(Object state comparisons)
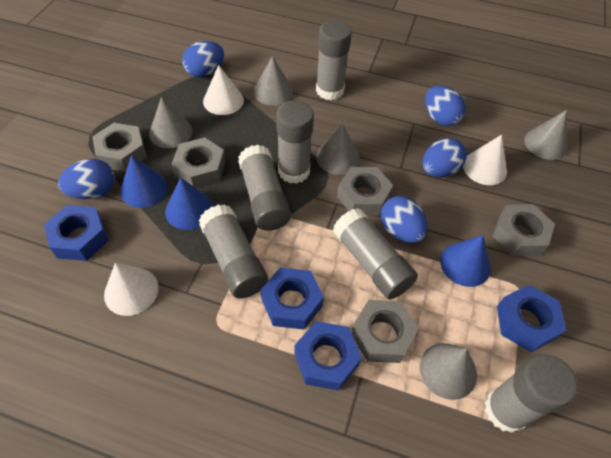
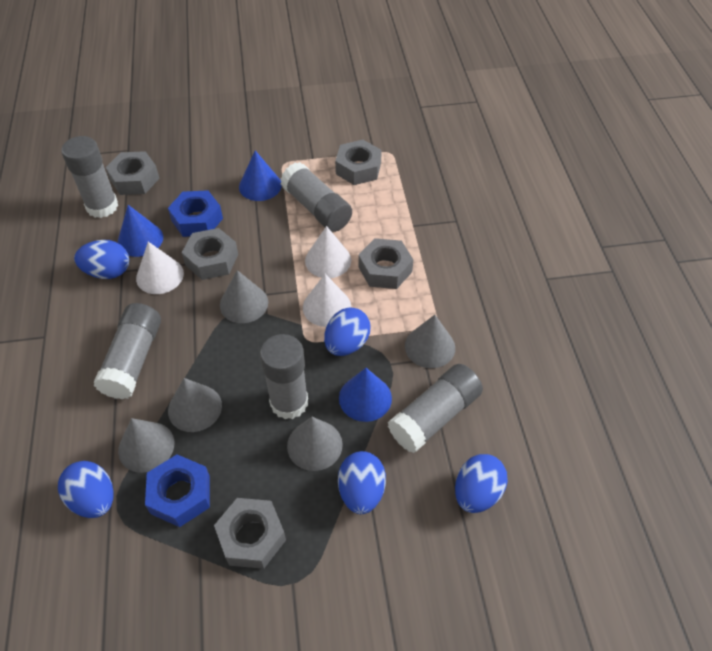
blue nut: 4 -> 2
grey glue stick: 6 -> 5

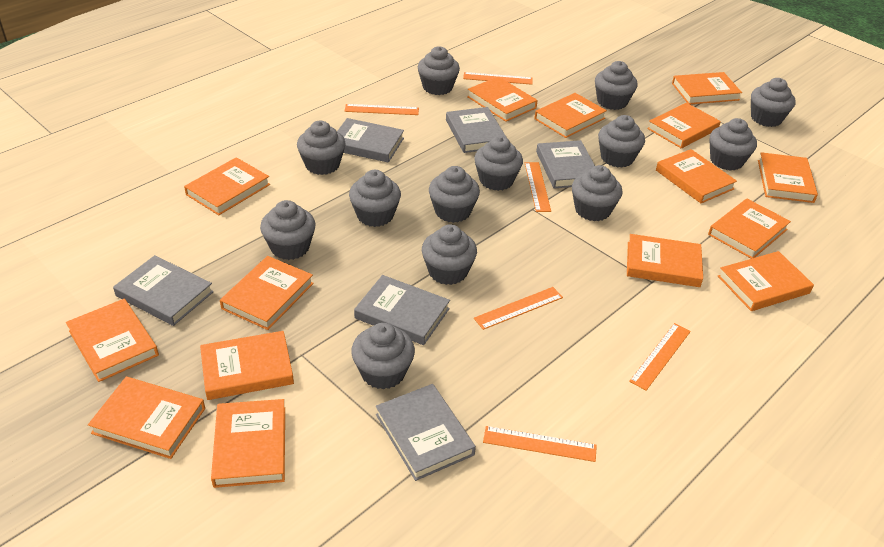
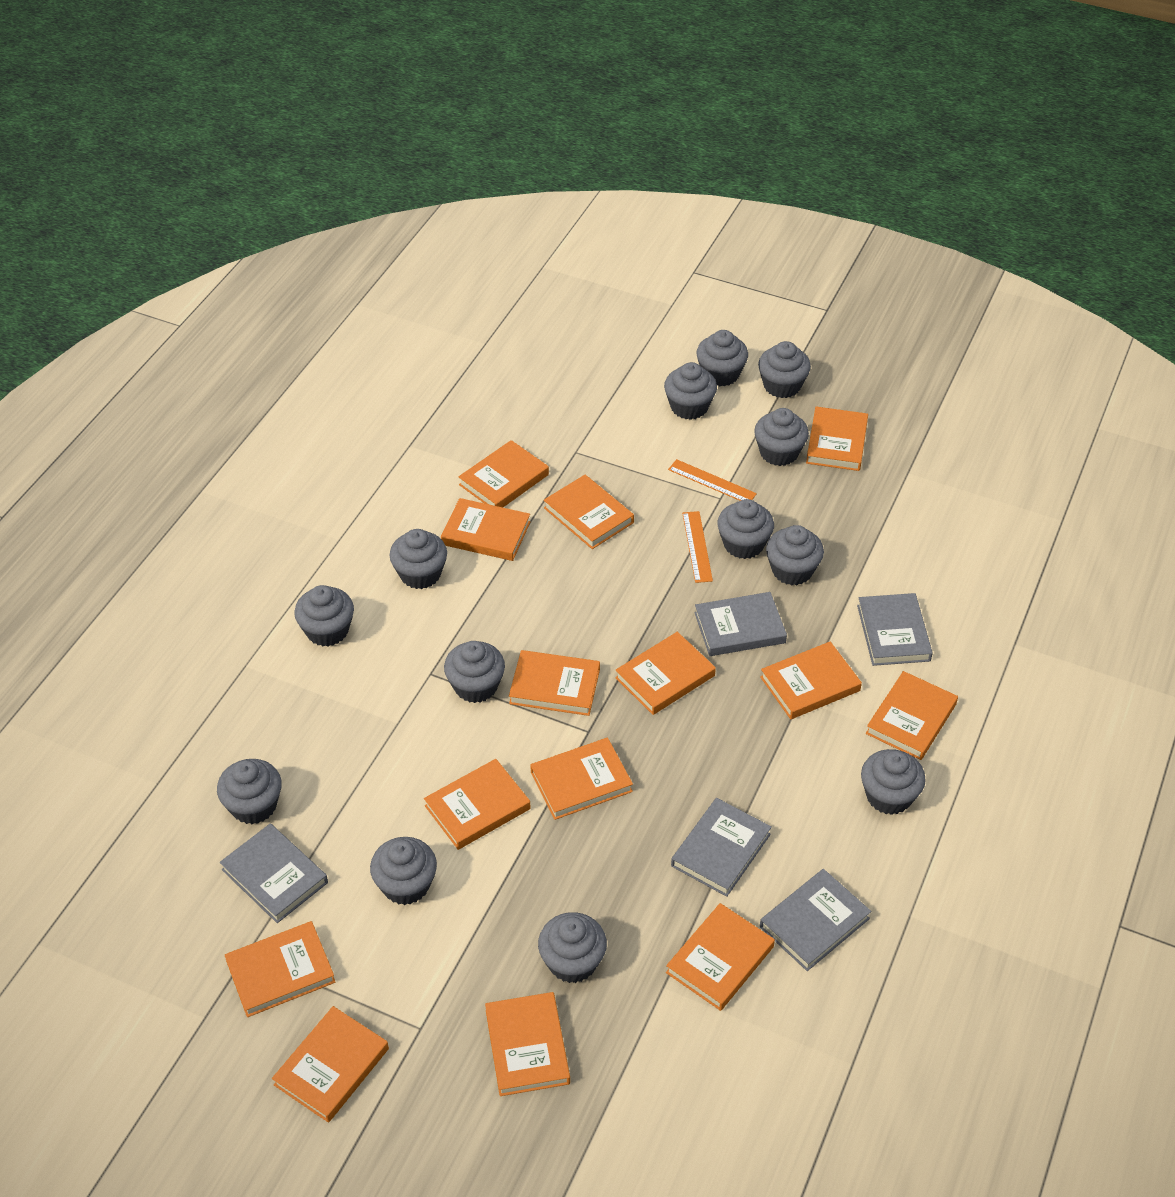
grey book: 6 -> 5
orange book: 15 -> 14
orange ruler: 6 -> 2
* * *
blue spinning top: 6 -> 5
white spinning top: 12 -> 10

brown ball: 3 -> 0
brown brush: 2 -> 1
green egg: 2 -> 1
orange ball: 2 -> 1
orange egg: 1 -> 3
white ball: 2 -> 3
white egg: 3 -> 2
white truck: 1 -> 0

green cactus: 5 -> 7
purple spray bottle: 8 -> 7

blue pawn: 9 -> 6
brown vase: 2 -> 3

# What you are asked to do
While skipping the pictures, transcribe the data above from the line showing "blue nut: 4 -> 2" through the line showing "orange ruler: 6 -> 2", exactly and with both ends.

# Output of the task
blue nut: 4 -> 2
grey glue stick: 6 -> 5

grey book: 6 -> 5
orange book: 15 -> 14
orange ruler: 6 -> 2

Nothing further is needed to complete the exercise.